— Dataset excerpts —
========================

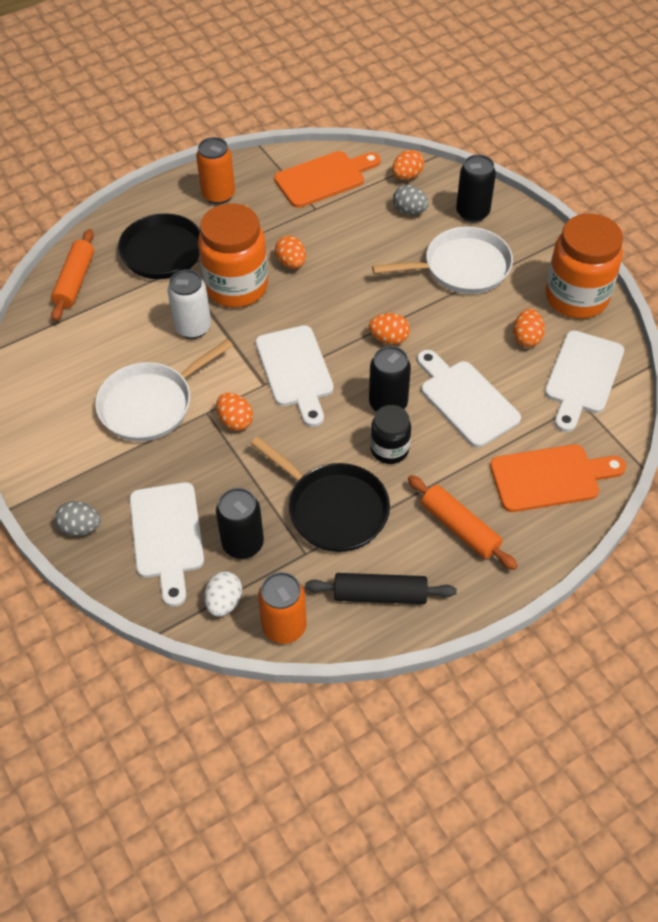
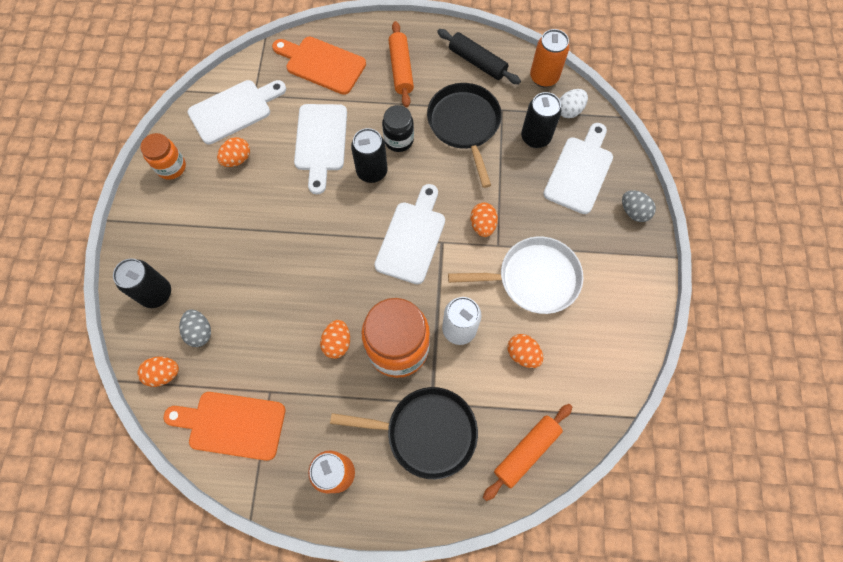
camera: 145 degrees left, 15 degrees up
(389, 339) = (326, 221): orange egg -> orange egg (523, 354)
(462, 267) = (218, 246): white pan -> none
(576, 297) = (171, 167): orange jar -> orange jar, size x0.55

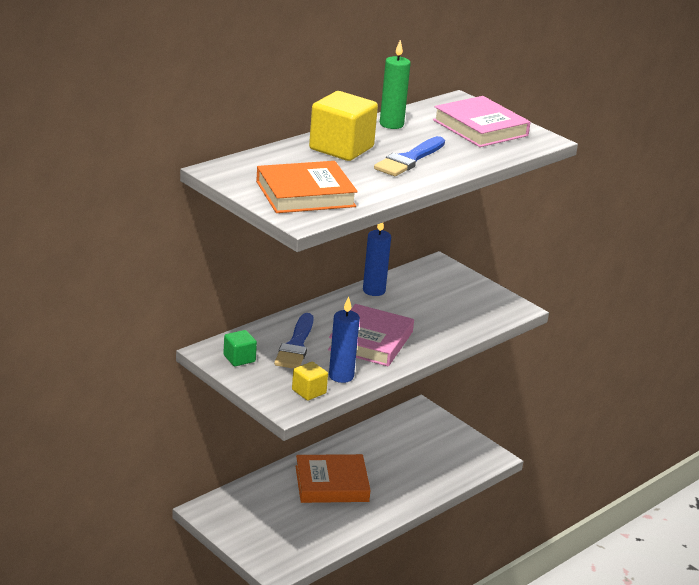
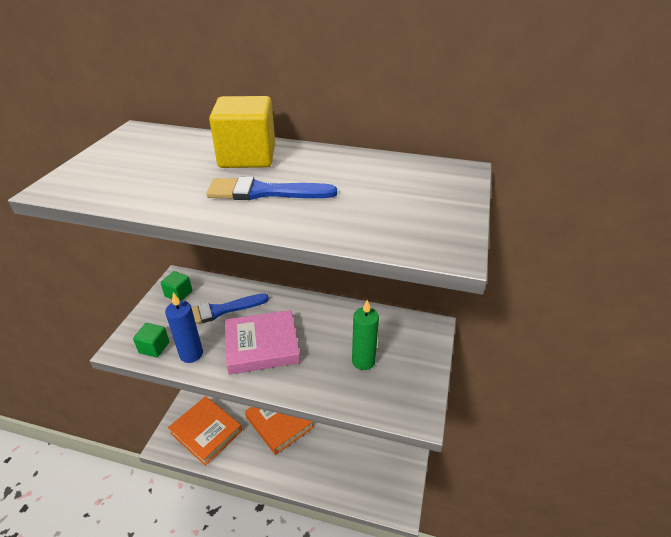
camera: 60 degrees right, 10 degrees up
(305, 194) = (119, 172): orange book -> orange book (206, 432)
(309, 391) = (154, 347): yellow cube -> green cube
(374, 291) = (344, 312): blue candle -> none
(391, 124) = (339, 159): green candle -> green candle (363, 361)
(480, 128) = (411, 202): pink book -> none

========================

— Required work —
The preceding entries should be duplicated word for word; no picture belongs in the copy.

— Result for this exercise —
camera: 145 degrees left, 15 degrees up
(389, 339) = (326, 221): orange egg -> orange egg (523, 354)
(462, 267) = (218, 246): white pan -> none
(576, 297) = (171, 167): orange jar -> orange jar, size x0.55

camera: 60 degrees right, 10 degrees up
(305, 194) = (119, 172): orange book -> orange book (206, 432)
(309, 391) = (154, 347): yellow cube -> green cube
(374, 291) = (344, 312): blue candle -> none
(391, 124) = (339, 159): green candle -> green candle (363, 361)
(480, 128) = (411, 202): pink book -> none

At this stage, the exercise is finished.